--- Task brief ---
Exclude the pictures; give every entry again exactly as written.

--- Stored items from a collection ---
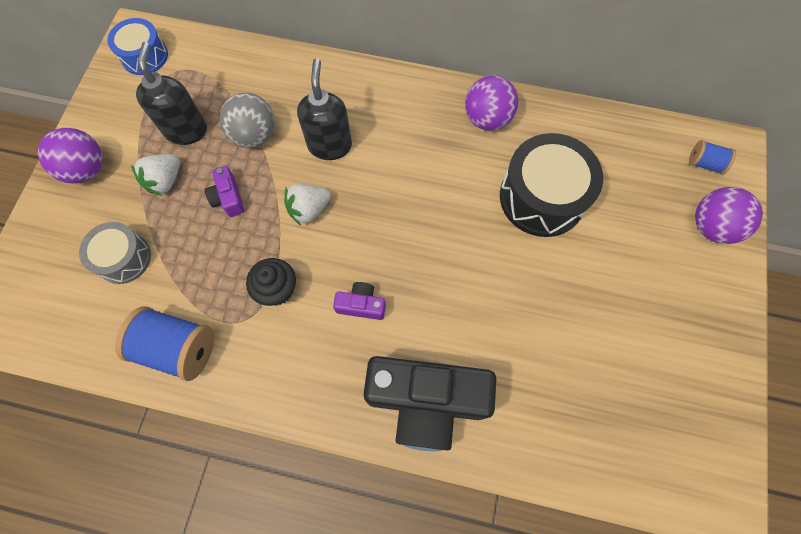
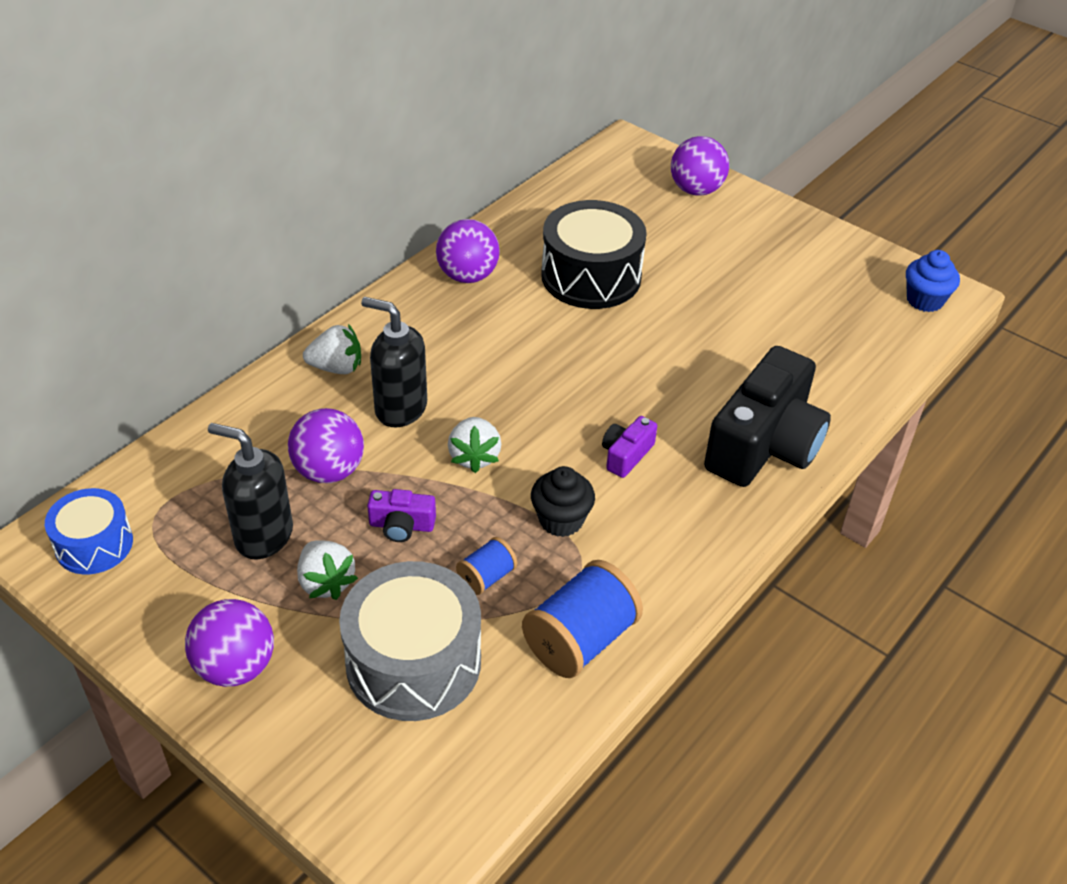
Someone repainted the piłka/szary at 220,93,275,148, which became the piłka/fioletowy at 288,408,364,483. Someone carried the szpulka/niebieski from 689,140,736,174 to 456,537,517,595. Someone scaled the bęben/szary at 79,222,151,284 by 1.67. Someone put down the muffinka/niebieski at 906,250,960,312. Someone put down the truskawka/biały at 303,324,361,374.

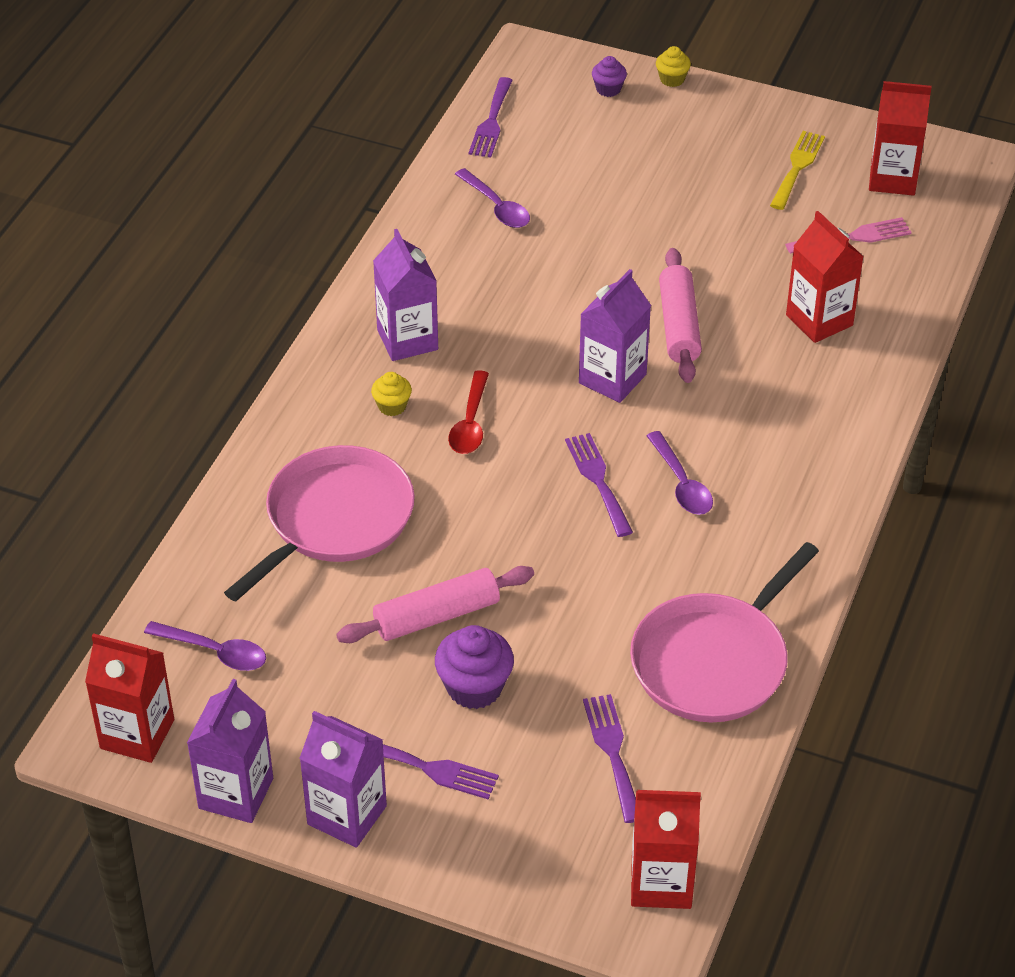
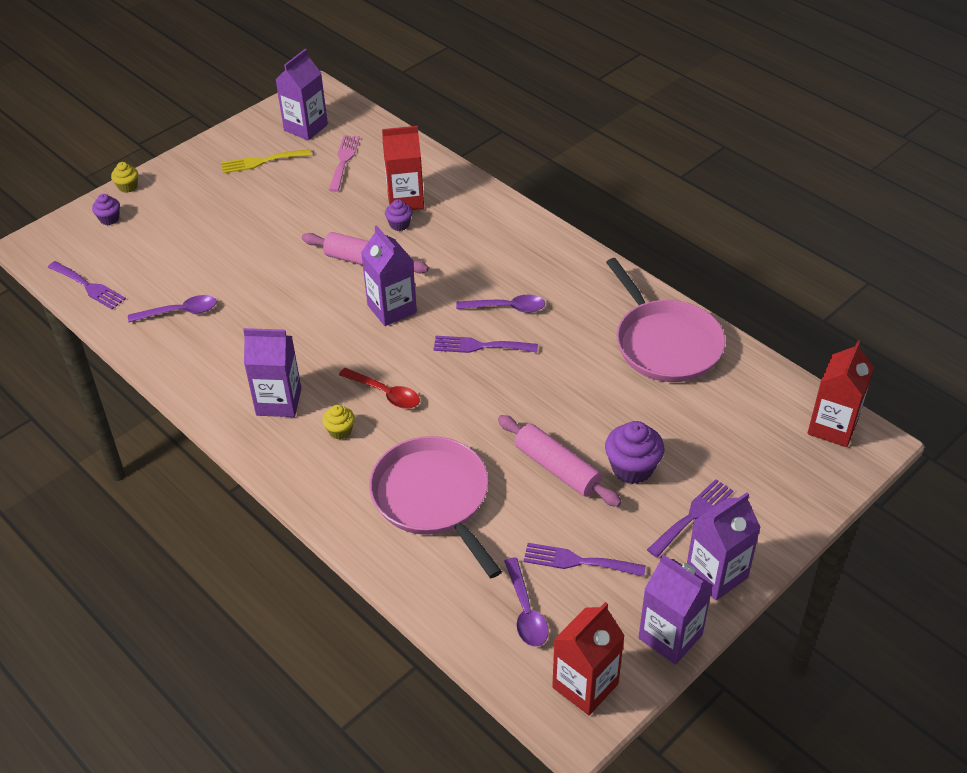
Someone repainted the karton mleka/czerwony at 869,81,932,196, which became the karton mleka/fioletowy at 275,49,328,140. Someone rotated the widelec/żółty at 770,131,825,210 by 60 degrees counterclockwise. Someone rotated the wałek do ciasta/różowy at 336,566,534,643 by 45 degrees counterclockwise. Someone rotated the łyżka/fioletowy at 144,621,266,671 by 120 degrees clockwise. Someone carried the widelec/fioletowy from 583,694,636,823 to 524,543,646,577. Someone put down the muffinka/fioletowy at 385,199,413,231.

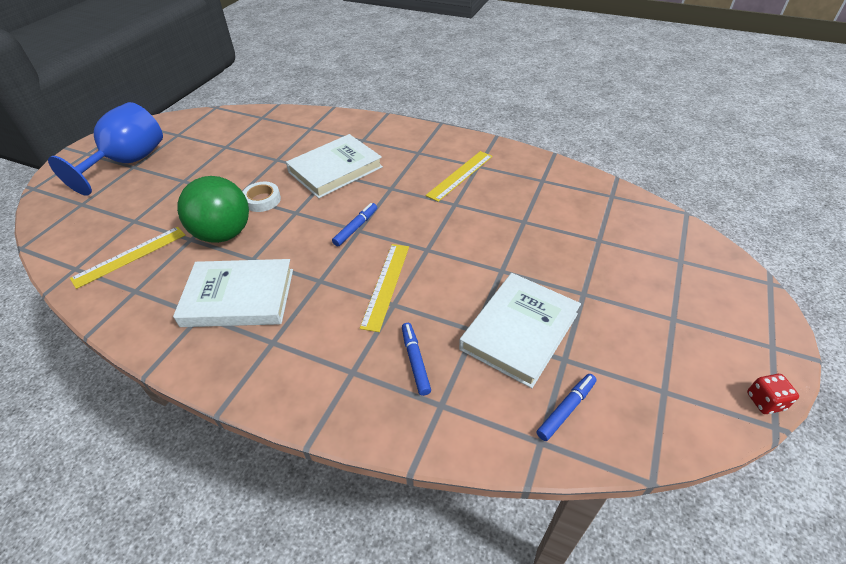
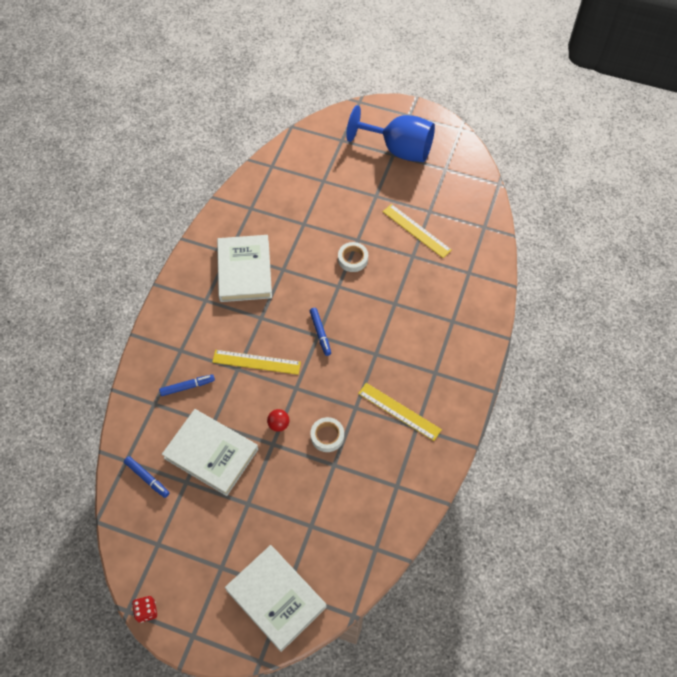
Someone carried the książka/biały from 286,134,383,198 to 225,545,326,652. Someone took away the piłka/zielony at 177,176,249,243. Someone rotated the flamaster/niebieski at 332,203,377,247 by 45 degrees clockwise. Someone carried the linijka/żółty from 70,227,185,289 to 383,204,452,258. Someone put down the piłka/czerwony at 267,409,290,432. Someone put down the taśma klejąca/biały at 310,417,344,452.

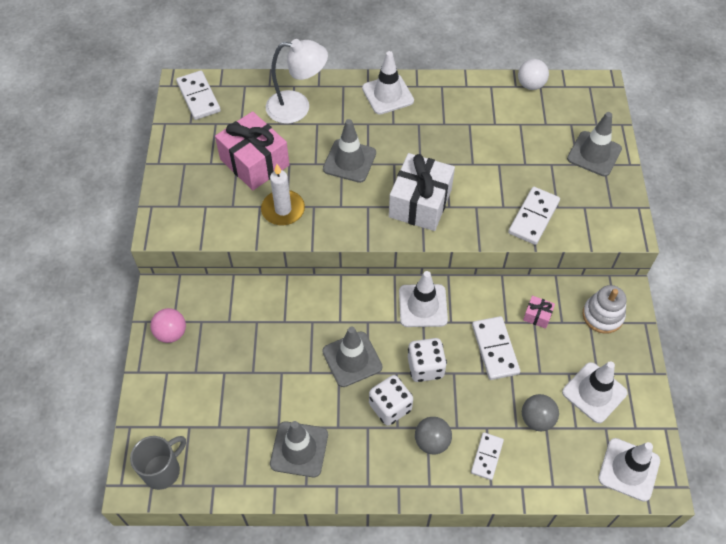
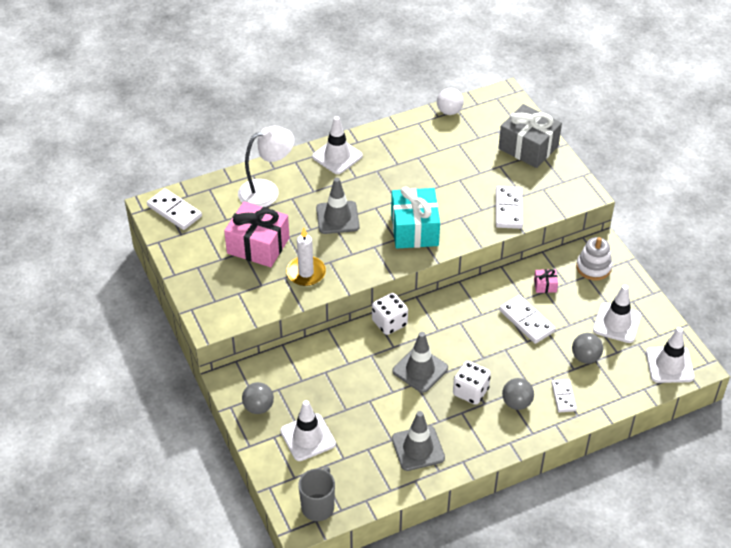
Someone swapped the pachołek/szary at 567,112,622,176 for the prezent/szary at 498,104,562,168. Someone repainted the prezent/biały at 389,153,455,231, which became the prezent/turkusowy at 391,187,440,249. Someone carried the pachołek/biały from 399,271,448,327 to 280,400,336,461. Someone repainted the piłka/różowy at 150,308,186,343, which became the piłka/szary at 242,382,274,414. Someone carried the kostka do gry/biały from 408,338,447,382 to 372,293,408,335.

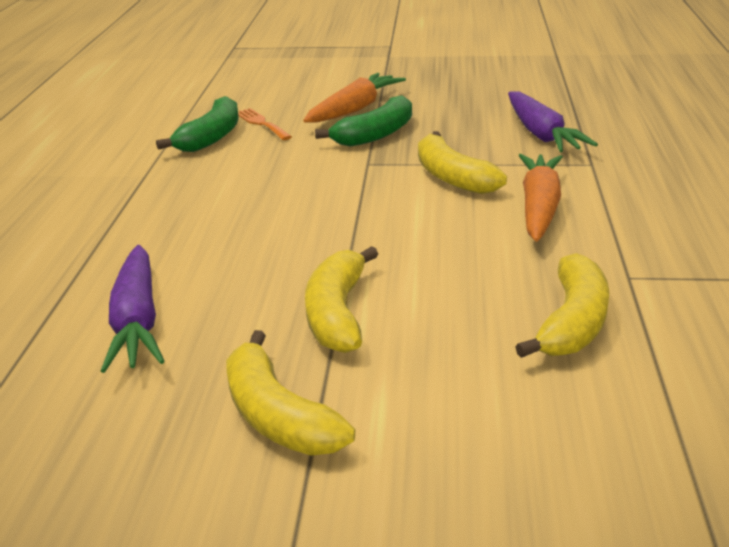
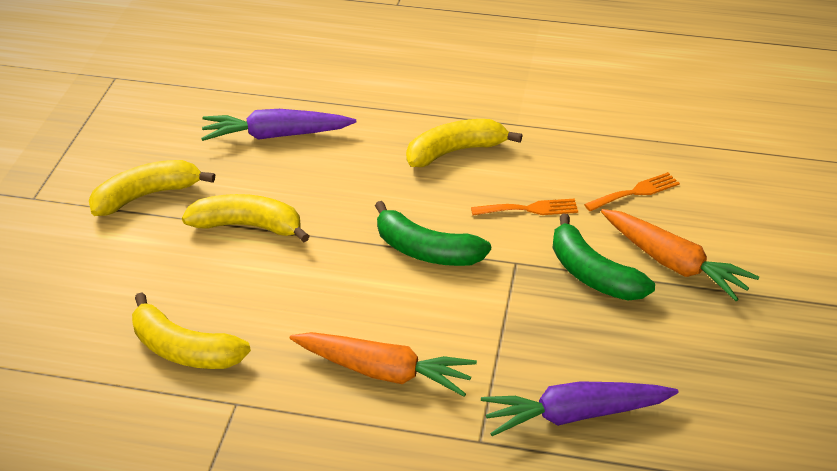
Someone carried the banan/zielony from 156,96,239,152 to 375,201,491,266. Someone carried the banan/żółty from 418,131,507,194 to 406,119,522,167. Someone put down the widelec/pomarańczowy at 471,199,578,216.

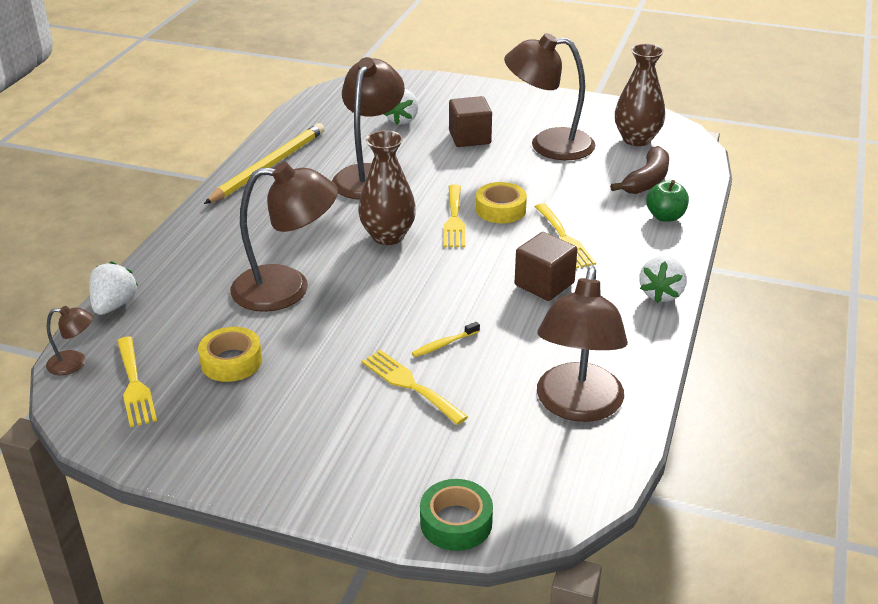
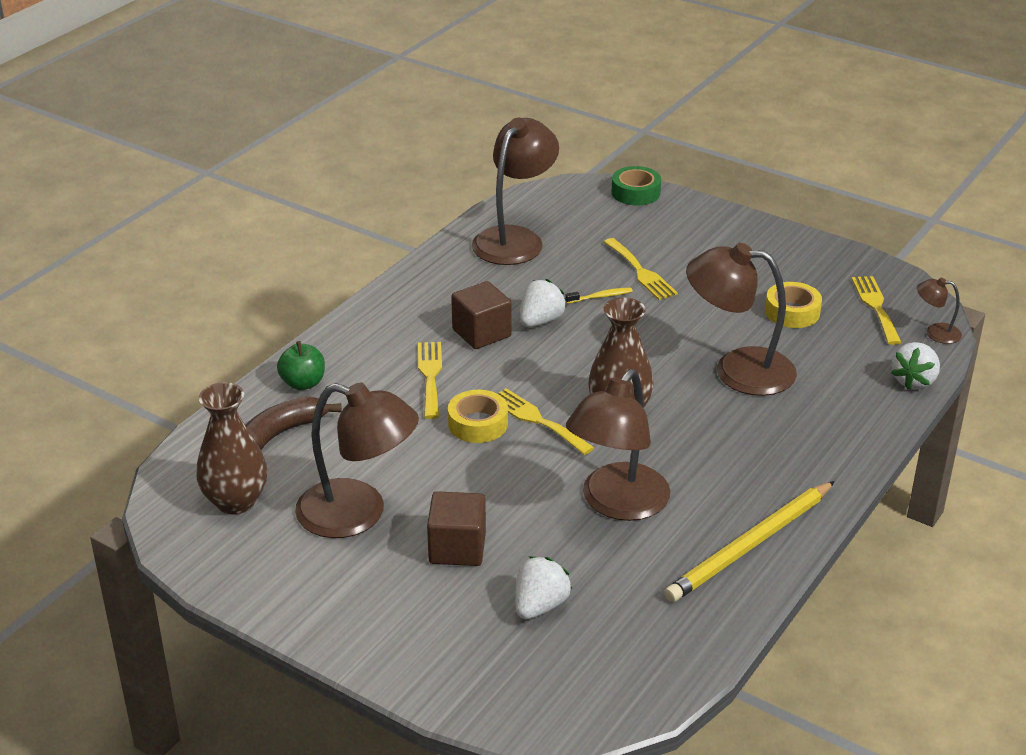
Someone rotated the widelec/żółty at 444,184,465,247 by 60 degrees counterclockwise. Someone carried the truskawka/biały from 639,256,687,303 to 520,279,567,327.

--- Result of the exercise ---
Someone repainted the piłka/szary at 220,93,275,148, which became the piłka/fioletowy at 288,408,364,483. Someone carried the szpulka/niebieski from 689,140,736,174 to 456,537,517,595. Someone scaled the bęben/szary at 79,222,151,284 by 1.67. Someone put down the muffinka/niebieski at 906,250,960,312. Someone put down the truskawka/biały at 303,324,361,374.

Someone repainted the karton mleka/czerwony at 869,81,932,196, which became the karton mleka/fioletowy at 275,49,328,140. Someone rotated the widelec/żółty at 770,131,825,210 by 60 degrees counterclockwise. Someone rotated the wałek do ciasta/różowy at 336,566,534,643 by 45 degrees counterclockwise. Someone rotated the łyżka/fioletowy at 144,621,266,671 by 120 degrees clockwise. Someone carried the widelec/fioletowy from 583,694,636,823 to 524,543,646,577. Someone put down the muffinka/fioletowy at 385,199,413,231.

Someone carried the książka/biały from 286,134,383,198 to 225,545,326,652. Someone took away the piłka/zielony at 177,176,249,243. Someone rotated the flamaster/niebieski at 332,203,377,247 by 45 degrees clockwise. Someone carried the linijka/żółty from 70,227,185,289 to 383,204,452,258. Someone put down the piłka/czerwony at 267,409,290,432. Someone put down the taśma klejąca/biały at 310,417,344,452.

Someone swapped the pachołek/szary at 567,112,622,176 for the prezent/szary at 498,104,562,168. Someone repainted the prezent/biały at 389,153,455,231, which became the prezent/turkusowy at 391,187,440,249. Someone carried the pachołek/biały from 399,271,448,327 to 280,400,336,461. Someone repainted the piłka/różowy at 150,308,186,343, which became the piłka/szary at 242,382,274,414. Someone carried the kostka do gry/biały from 408,338,447,382 to 372,293,408,335.

Someone carried the banan/zielony from 156,96,239,152 to 375,201,491,266. Someone carried the banan/żółty from 418,131,507,194 to 406,119,522,167. Someone put down the widelec/pomarańczowy at 471,199,578,216.

Someone rotated the widelec/żółty at 444,184,465,247 by 60 degrees counterclockwise. Someone carried the truskawka/biały from 639,256,687,303 to 520,279,567,327.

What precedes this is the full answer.